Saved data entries
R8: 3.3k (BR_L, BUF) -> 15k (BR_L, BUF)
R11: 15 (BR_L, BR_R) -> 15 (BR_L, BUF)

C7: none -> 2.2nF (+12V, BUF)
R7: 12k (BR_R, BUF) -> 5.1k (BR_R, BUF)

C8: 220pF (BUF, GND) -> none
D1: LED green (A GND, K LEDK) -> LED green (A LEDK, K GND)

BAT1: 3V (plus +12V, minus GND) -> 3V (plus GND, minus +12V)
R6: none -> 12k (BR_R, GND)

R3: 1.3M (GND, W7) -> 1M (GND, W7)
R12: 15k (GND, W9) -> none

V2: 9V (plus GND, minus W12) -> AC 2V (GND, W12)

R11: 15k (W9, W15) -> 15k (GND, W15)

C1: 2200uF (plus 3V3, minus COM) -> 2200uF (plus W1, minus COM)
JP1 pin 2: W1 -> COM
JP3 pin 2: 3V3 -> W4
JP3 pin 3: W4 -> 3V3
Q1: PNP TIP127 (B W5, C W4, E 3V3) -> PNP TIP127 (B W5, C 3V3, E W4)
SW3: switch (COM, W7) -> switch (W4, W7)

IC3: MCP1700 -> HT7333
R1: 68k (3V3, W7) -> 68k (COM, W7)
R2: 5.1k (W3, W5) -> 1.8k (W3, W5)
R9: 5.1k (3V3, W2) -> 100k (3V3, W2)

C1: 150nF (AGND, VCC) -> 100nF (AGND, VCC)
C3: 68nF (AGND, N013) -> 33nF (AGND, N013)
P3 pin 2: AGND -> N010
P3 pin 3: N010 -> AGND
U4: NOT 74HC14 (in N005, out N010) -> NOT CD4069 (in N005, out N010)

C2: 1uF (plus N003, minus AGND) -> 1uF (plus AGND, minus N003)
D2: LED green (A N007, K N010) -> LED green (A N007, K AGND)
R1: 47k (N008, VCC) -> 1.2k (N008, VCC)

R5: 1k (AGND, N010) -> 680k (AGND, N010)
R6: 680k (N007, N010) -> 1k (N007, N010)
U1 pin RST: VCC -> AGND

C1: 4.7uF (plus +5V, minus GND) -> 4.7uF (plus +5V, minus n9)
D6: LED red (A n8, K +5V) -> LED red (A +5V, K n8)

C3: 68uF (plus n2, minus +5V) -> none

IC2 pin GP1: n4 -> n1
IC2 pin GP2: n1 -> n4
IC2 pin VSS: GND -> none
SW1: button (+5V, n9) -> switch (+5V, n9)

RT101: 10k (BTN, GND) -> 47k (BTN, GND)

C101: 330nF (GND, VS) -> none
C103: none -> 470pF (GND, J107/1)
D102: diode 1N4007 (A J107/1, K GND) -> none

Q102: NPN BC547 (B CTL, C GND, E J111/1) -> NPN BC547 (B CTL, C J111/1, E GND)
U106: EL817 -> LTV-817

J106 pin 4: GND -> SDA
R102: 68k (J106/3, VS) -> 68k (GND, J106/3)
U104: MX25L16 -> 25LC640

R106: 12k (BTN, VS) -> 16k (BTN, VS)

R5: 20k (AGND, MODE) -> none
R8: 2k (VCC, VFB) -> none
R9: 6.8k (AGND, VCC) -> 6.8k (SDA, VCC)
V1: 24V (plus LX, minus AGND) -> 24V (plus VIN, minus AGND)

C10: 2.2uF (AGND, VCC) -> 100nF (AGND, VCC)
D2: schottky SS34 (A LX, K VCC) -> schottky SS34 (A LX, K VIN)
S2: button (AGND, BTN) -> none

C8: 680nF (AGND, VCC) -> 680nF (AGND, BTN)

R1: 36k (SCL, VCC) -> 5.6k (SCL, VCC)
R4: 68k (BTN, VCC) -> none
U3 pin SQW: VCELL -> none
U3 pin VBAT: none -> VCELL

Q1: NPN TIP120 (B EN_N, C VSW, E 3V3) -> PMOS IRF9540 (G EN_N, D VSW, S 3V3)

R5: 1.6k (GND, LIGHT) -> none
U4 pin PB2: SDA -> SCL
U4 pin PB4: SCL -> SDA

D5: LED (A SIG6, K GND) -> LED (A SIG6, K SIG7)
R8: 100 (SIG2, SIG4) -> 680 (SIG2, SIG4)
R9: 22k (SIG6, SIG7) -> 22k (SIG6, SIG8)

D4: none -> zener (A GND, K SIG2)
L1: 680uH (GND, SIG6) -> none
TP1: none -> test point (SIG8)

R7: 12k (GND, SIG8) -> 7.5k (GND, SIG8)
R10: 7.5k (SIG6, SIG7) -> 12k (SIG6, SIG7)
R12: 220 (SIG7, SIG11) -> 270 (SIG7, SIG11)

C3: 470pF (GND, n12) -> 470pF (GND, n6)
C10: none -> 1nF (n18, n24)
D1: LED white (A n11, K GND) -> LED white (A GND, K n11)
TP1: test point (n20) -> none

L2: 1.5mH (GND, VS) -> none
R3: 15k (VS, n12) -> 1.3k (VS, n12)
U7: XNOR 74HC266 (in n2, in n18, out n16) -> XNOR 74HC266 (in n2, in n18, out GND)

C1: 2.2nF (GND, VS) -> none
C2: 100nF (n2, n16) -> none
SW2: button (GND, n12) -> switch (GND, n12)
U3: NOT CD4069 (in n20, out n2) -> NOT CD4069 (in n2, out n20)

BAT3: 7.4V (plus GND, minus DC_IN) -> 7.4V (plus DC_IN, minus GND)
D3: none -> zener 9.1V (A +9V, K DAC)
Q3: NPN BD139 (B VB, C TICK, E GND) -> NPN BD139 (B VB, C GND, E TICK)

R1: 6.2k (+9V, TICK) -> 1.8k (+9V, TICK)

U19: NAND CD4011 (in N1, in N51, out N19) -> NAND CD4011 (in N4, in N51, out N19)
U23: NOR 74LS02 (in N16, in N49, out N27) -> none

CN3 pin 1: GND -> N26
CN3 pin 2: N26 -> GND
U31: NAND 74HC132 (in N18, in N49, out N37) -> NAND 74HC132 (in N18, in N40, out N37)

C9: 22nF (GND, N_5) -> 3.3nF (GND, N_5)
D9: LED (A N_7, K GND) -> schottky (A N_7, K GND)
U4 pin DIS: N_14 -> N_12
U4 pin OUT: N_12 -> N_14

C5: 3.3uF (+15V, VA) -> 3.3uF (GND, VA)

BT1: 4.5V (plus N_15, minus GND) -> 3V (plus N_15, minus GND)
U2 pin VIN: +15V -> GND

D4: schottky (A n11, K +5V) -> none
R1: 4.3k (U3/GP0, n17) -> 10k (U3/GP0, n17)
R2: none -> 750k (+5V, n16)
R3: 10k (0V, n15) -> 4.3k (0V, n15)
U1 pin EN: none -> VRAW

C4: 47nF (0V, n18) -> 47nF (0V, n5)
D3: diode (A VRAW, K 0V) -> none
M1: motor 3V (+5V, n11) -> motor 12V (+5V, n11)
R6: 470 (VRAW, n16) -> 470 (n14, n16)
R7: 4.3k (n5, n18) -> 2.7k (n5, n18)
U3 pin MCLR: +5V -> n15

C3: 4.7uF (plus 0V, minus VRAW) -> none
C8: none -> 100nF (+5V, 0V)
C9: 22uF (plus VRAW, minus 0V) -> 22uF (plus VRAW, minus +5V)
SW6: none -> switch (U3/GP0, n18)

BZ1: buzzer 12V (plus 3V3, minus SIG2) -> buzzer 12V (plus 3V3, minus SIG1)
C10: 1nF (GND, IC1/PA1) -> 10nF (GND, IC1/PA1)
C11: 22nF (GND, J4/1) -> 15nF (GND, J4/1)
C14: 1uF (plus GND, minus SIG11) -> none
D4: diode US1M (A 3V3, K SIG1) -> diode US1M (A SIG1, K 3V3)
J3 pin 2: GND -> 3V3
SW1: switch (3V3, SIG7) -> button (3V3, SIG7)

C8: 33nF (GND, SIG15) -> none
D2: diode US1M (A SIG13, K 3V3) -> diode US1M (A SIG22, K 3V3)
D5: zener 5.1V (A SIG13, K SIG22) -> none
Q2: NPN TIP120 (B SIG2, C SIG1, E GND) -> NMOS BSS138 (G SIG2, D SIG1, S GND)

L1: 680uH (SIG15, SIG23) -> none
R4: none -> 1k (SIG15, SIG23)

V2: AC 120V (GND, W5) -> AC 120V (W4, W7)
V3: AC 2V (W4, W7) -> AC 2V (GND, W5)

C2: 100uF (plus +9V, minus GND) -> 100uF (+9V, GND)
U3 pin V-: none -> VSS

> _About this exercise_:
Please show all lines from the entries that contain the word "button".

> _Solution to the exercise_:
SW1: button (+5V, n9) -> switch (+5V, n9)
S2: button (AGND, BTN) -> none
SW2: button (GND, n12) -> switch (GND, n12)
SW1: switch (3V3, SIG7) -> button (3V3, SIG7)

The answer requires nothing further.